» Collected material:
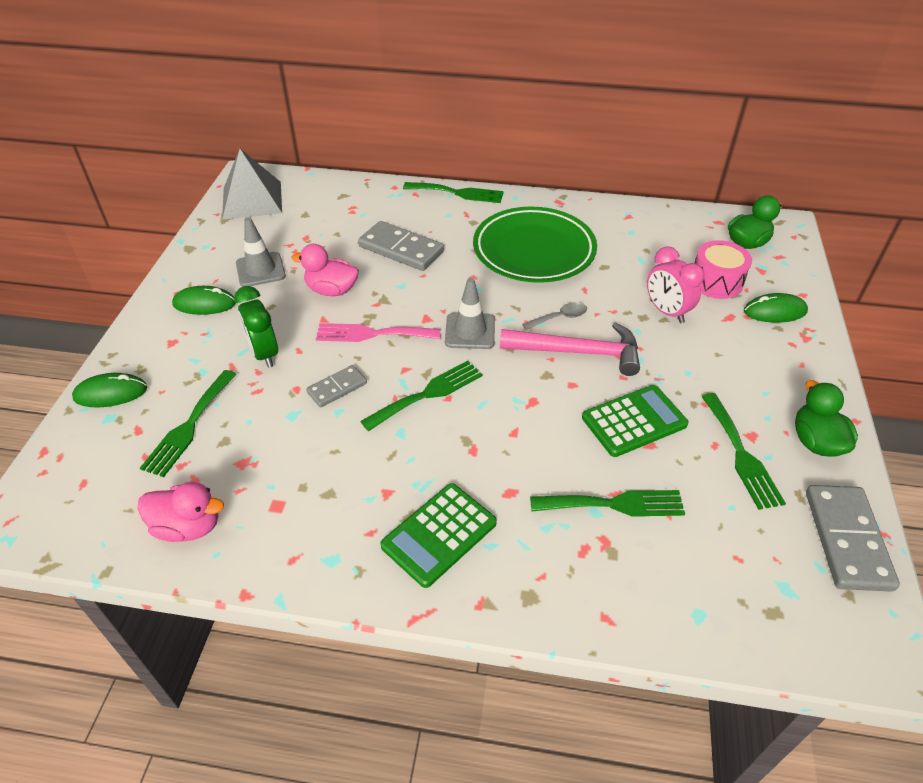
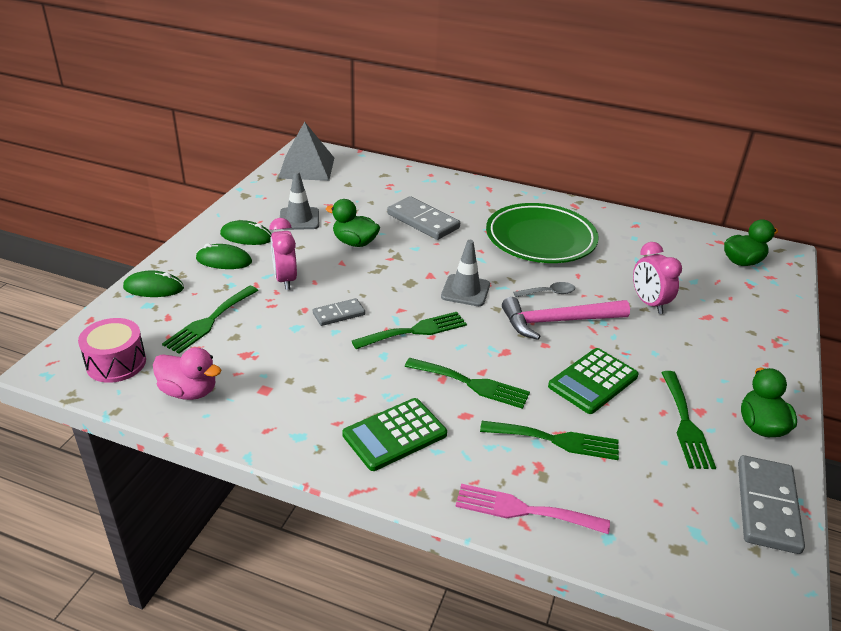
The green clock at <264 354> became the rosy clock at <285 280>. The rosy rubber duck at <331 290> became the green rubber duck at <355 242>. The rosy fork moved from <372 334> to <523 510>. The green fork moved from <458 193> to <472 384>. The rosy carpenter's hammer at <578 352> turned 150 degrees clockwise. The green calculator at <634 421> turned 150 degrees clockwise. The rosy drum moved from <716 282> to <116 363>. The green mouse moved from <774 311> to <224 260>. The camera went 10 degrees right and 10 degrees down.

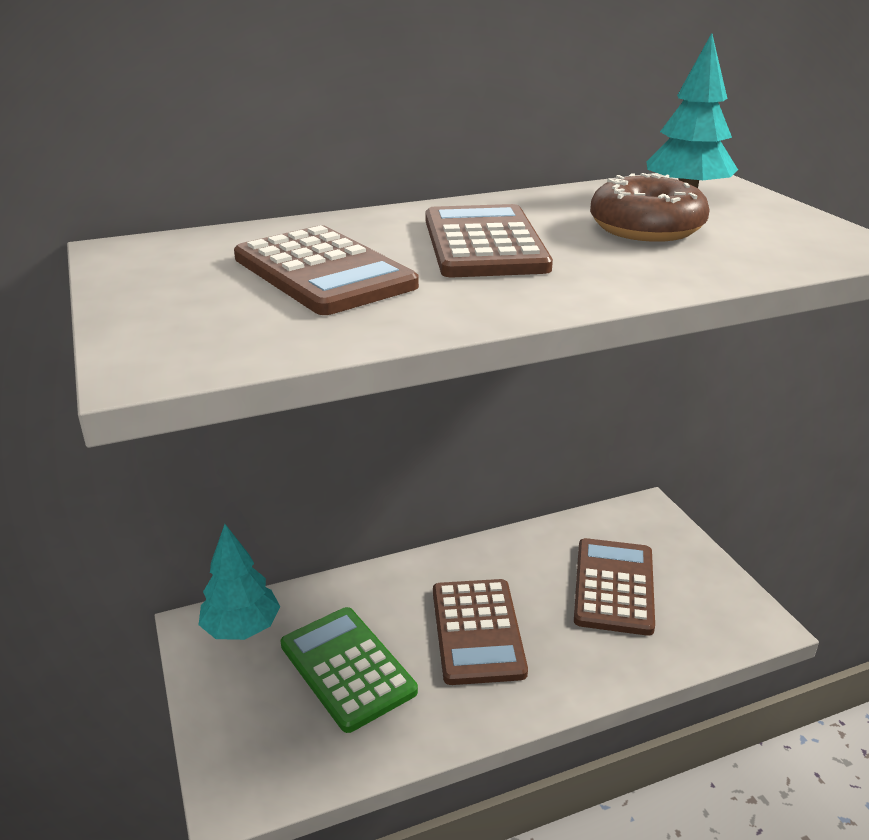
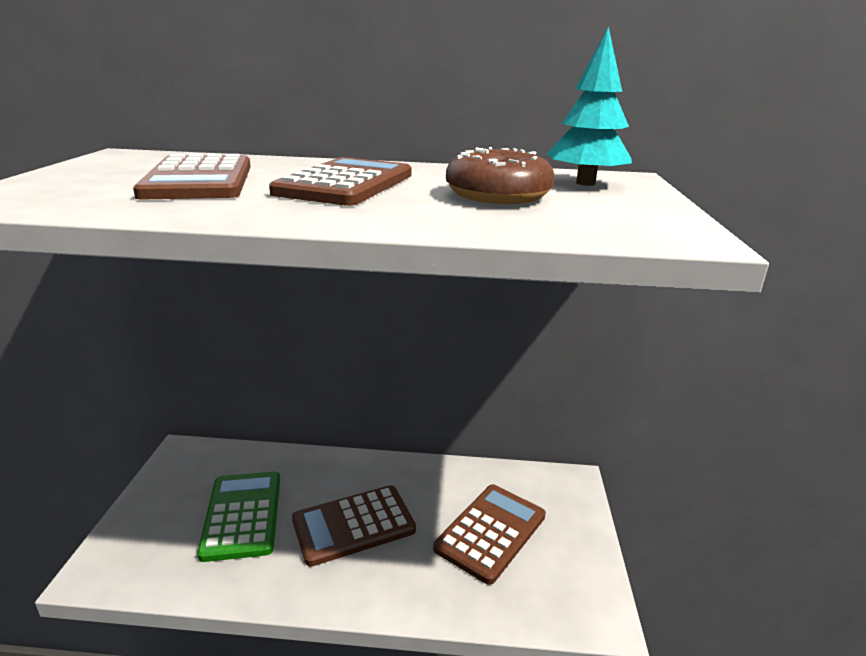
The teal tree at <242 628> disappeared. The brown calculator at <477 631> turned 45 degrees clockwise. The camera went 25 degrees right and 5 degrees down.

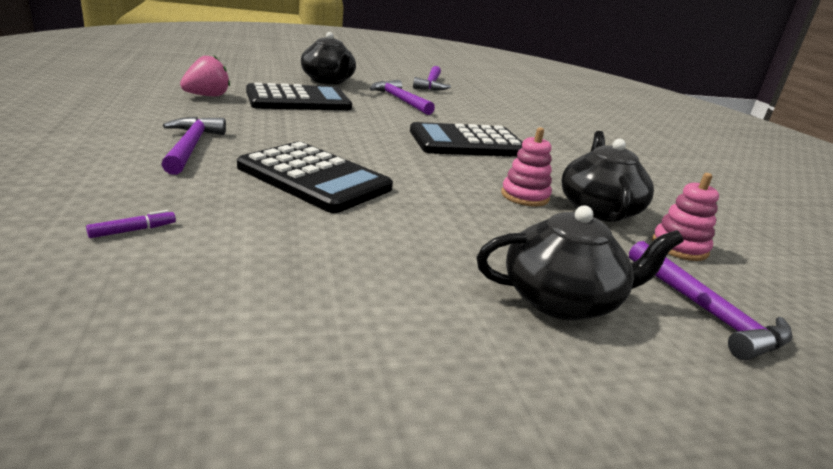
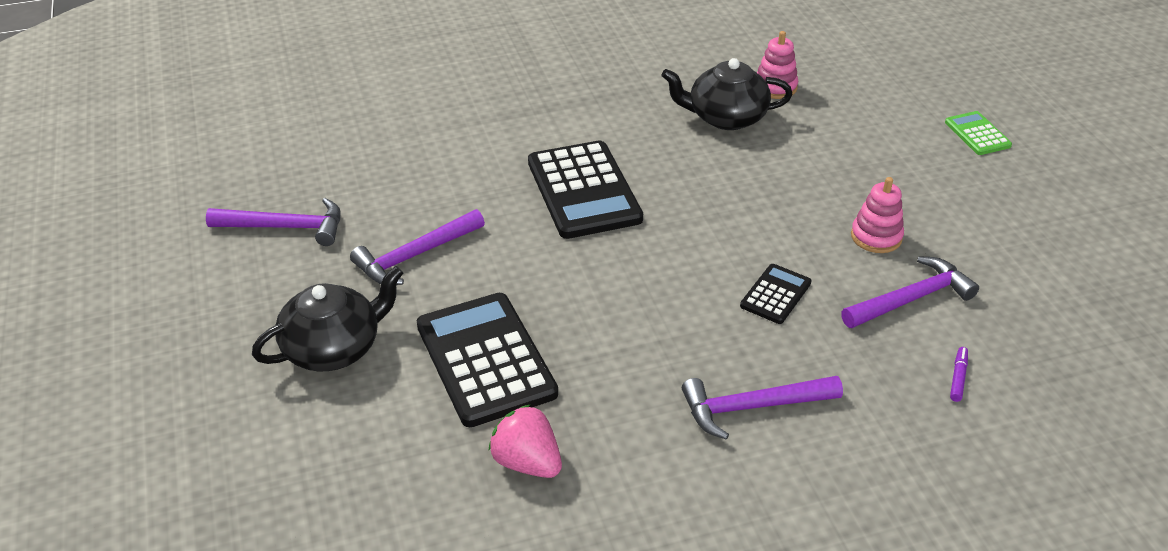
The purple marker at <133 230> turned 60 degrees clockwise. The ebony calculator at <314 178> changed to 0.50 times the size. The ebony china teapot at <562 300> disappeared. The rosy stacking toy moved from <525 196> to <876 237>. The purple carpenter's hammer moved from <705 311> to <911 299>. The green calculator at <977 134> appeared. The camera went 90 degrees left and 15 degrees up.

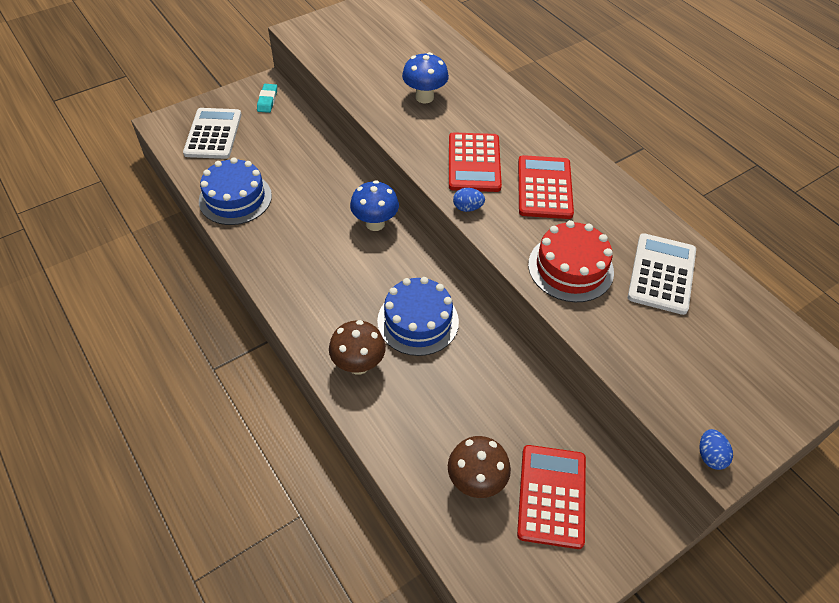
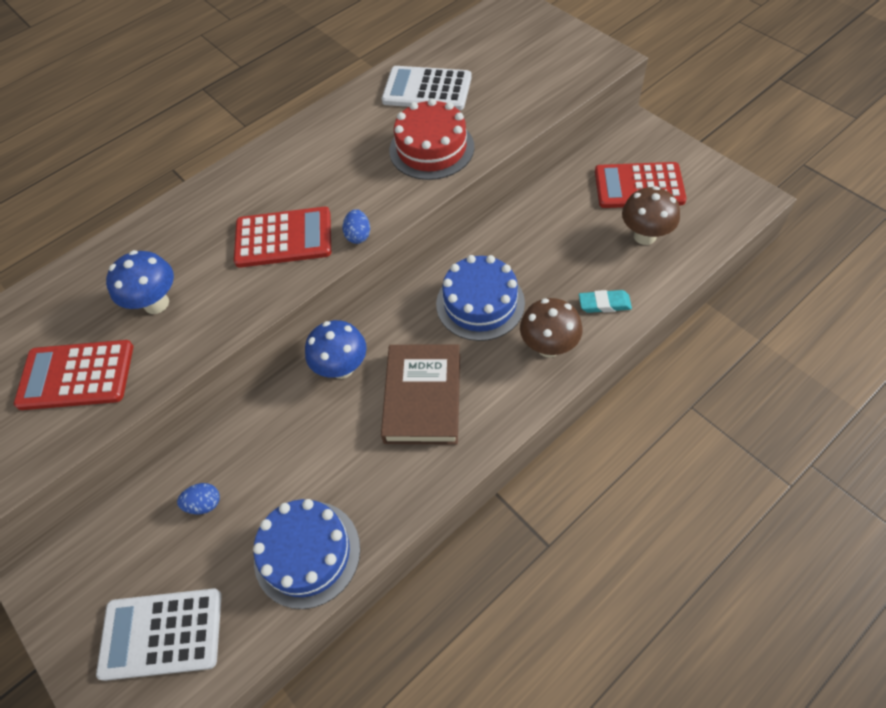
The teal pencil eraser moved from <267 100> to <604 304>. The scarlet calculator moved from <544 188> to <76 375>. The royal blue egg moved from <710 456> to <204 504>. The brown hardback at <422 397> appeared. The camera went 90 degrees left and 5 degrees up.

» What is required: Find the word "from" in the data and show each line that holds it.

» Result of this exercise:
The green clock at <264 354> became the rosy clock at <285 280>. The rosy rubber duck at <331 290> became the green rubber duck at <355 242>. The rosy fork moved from <372 334> to <523 510>. The green fork moved from <458 193> to <472 384>. The rosy carpenter's hammer at <578 352> turned 150 degrees clockwise. The green calculator at <634 421> turned 150 degrees clockwise. The rosy drum moved from <716 282> to <116 363>. The green mouse moved from <774 311> to <224 260>. The camera went 10 degrees right and 10 degrees down.
The purple marker at <133 230> turned 60 degrees clockwise. The ebony calculator at <314 178> changed to 0.50 times the size. The ebony china teapot at <562 300> disappeared. The rosy stacking toy moved from <525 196> to <876 237>. The purple carpenter's hammer moved from <705 311> to <911 299>. The green calculator at <977 134> appeared. The camera went 90 degrees left and 15 degrees up.
The teal pencil eraser moved from <267 100> to <604 304>. The scarlet calculator moved from <544 188> to <76 375>. The royal blue egg moved from <710 456> to <204 504>. The brown hardback at <422 397> appeared. The camera went 90 degrees left and 5 degrees up.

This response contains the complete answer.